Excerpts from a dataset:
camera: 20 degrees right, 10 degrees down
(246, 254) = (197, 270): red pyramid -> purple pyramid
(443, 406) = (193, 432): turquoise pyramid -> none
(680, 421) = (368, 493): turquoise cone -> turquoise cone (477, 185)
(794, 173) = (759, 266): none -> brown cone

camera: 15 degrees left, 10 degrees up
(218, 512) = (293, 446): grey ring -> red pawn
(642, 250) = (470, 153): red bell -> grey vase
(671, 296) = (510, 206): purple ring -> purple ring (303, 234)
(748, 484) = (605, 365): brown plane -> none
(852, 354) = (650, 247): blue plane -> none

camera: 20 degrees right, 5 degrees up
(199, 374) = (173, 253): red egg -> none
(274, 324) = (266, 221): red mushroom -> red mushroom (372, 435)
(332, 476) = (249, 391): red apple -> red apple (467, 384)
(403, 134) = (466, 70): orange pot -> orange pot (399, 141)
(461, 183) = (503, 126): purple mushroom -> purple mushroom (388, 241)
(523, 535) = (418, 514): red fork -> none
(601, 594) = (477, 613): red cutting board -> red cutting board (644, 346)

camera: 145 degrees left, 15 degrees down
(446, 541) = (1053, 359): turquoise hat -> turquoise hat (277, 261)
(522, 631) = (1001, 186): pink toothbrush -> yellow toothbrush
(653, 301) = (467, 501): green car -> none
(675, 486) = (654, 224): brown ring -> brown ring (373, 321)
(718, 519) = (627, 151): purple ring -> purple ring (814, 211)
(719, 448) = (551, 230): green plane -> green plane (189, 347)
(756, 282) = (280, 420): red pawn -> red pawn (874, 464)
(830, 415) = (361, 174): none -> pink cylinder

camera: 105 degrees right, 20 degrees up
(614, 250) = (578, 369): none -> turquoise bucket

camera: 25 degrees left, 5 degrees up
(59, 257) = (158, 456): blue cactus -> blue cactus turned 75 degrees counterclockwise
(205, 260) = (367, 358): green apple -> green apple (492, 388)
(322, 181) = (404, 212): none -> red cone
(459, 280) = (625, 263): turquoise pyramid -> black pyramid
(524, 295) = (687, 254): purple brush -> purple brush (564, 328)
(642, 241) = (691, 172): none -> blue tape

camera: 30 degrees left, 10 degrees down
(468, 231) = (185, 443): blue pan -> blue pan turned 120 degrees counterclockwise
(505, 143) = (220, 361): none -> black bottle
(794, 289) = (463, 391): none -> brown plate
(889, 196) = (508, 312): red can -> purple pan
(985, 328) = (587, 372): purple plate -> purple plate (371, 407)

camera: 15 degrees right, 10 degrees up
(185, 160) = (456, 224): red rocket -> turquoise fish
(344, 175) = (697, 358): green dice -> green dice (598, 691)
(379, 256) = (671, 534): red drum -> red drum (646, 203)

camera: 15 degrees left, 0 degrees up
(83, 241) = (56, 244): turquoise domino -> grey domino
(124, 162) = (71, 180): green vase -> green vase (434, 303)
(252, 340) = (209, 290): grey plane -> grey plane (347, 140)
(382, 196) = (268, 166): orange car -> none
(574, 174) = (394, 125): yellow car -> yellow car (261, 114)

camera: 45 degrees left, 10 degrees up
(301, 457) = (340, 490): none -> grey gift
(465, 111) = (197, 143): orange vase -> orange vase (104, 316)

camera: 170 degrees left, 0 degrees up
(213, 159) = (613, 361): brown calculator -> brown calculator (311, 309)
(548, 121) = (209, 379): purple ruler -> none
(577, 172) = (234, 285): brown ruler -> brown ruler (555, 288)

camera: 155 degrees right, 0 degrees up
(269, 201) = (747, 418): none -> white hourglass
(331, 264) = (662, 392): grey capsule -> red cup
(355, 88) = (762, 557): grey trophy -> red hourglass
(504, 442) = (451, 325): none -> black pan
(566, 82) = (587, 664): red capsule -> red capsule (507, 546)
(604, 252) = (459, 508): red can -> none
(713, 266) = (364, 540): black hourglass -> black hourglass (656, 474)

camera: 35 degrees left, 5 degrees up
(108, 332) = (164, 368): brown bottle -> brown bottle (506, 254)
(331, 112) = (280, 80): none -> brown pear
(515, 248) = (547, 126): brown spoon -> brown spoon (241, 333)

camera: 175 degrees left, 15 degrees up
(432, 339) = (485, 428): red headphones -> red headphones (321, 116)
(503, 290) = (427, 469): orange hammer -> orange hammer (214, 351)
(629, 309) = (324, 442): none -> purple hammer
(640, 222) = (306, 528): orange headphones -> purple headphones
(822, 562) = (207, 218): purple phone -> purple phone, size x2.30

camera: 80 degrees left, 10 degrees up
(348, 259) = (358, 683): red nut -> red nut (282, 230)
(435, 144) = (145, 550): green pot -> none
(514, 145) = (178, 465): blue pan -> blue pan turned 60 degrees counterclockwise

[About this task] Look above for the line holding "(719, 448) = (551, 230): green" and the line holding "(642, 241) = (691, 172): none -> blue tape". Retype both, and every line between them, word for word and nothing else.

[Result]
(719, 448) = (551, 230): green plane -> green plane (189, 347)
(756, 282) = (280, 420): red pawn -> red pawn (874, 464)
(830, 415) = (361, 174): none -> pink cylinder

camera: 105 degrees right, 20 degrees up
(614, 250) = (578, 369): none -> turquoise bucket

camera: 25 degrees left, 5 degrees up
(59, 257) = (158, 456): blue cactus -> blue cactus turned 75 degrees counterclockwise
(205, 260) = (367, 358): green apple -> green apple (492, 388)
(322, 181) = (404, 212): none -> red cone
(459, 280) = (625, 263): turquoise pyramid -> black pyramid
(524, 295) = (687, 254): purple brush -> purple brush (564, 328)
(642, 241) = (691, 172): none -> blue tape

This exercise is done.